> [WHAT THIS TASK INVOLVES] All lines holding the word "house" are to be copied from the records beneath.

> [TASK MATERIAL]

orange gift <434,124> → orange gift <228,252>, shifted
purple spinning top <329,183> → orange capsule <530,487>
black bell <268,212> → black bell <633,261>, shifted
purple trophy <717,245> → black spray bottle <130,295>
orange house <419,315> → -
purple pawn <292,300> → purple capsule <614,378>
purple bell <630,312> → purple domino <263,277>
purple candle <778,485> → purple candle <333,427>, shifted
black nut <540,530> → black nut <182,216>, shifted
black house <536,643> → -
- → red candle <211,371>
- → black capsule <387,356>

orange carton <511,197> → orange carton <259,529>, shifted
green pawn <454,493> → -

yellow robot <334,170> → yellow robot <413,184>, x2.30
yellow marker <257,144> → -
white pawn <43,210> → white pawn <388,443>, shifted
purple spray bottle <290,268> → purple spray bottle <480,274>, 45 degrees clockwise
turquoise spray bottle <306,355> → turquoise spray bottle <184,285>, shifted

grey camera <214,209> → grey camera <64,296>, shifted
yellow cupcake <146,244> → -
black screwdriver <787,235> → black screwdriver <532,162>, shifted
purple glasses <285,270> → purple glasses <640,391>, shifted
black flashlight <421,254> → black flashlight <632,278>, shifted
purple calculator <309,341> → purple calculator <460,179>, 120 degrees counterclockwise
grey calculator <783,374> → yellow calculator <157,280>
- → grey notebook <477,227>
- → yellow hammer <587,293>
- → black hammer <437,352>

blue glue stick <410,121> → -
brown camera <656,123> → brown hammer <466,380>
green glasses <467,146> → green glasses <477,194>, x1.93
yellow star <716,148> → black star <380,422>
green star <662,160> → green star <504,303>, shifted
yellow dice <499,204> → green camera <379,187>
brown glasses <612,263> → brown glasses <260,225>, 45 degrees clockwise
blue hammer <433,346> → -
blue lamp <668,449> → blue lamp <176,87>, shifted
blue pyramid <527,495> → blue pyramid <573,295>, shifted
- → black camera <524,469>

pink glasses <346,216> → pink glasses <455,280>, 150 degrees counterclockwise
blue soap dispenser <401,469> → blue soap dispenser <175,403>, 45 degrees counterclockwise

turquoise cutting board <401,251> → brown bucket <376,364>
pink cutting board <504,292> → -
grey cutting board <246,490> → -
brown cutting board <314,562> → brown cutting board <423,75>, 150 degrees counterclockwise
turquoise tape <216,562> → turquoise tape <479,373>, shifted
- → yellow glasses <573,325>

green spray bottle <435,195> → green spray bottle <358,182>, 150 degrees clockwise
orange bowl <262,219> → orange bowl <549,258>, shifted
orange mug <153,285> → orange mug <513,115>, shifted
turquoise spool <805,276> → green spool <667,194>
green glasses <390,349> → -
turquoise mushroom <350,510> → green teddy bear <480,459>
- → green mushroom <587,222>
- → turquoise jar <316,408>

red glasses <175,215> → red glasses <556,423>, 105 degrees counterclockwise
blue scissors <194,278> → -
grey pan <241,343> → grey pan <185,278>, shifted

> [ANSWER SECTION]
orange house <419,315> → -
black house <536,643> → -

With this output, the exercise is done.